_AIM OF THE EXERCISE:_ Give the entries below again, word for word, and leave out the images.
DATA FOR ANALYSIS section start
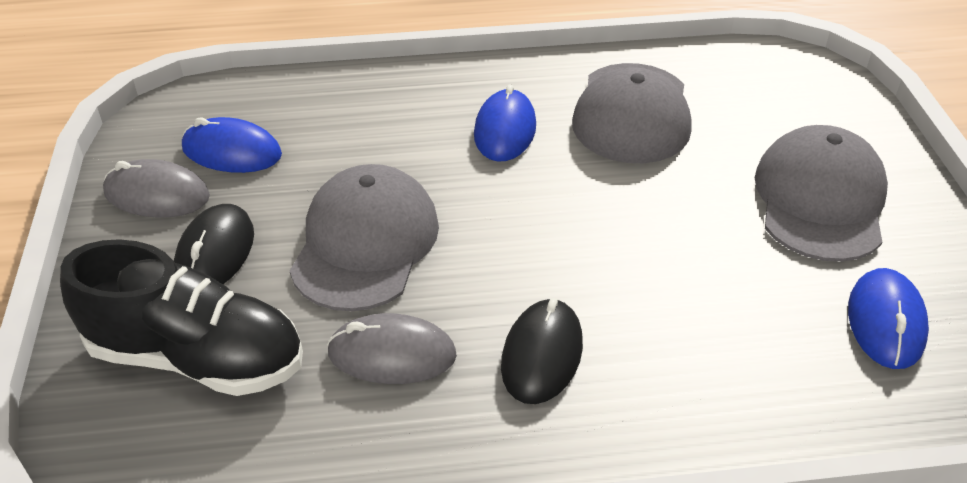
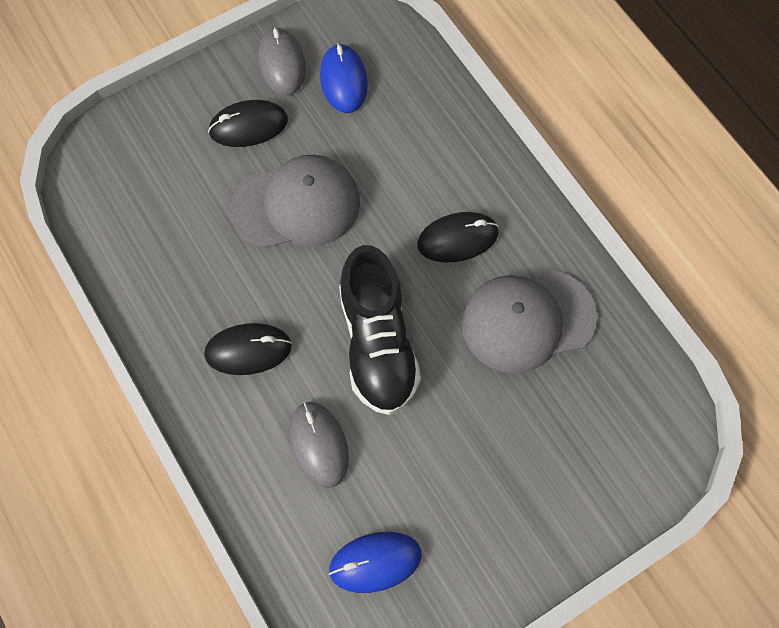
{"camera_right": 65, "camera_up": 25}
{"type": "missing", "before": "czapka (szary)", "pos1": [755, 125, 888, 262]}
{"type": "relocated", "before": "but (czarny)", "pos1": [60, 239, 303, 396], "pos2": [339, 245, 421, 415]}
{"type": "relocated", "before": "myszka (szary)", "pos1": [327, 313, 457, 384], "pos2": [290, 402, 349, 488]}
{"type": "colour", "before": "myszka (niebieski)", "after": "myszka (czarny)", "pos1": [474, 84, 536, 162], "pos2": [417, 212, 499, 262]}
DATA FOR ANALYSIS section end
_SOLVED EXERCISE:_
{"camera_right": 65, "camera_up": 25}
{"type": "missing", "before": "czapka (szary)", "pos1": [755, 125, 888, 262]}
{"type": "relocated", "before": "but (czarny)", "pos1": [60, 239, 303, 396], "pos2": [339, 245, 421, 415]}
{"type": "relocated", "before": "myszka (szary)", "pos1": [327, 313, 457, 384], "pos2": [290, 402, 349, 488]}
{"type": "colour", "before": "myszka (niebieski)", "after": "myszka (czarny)", "pos1": [474, 84, 536, 162], "pos2": [417, 212, 499, 262]}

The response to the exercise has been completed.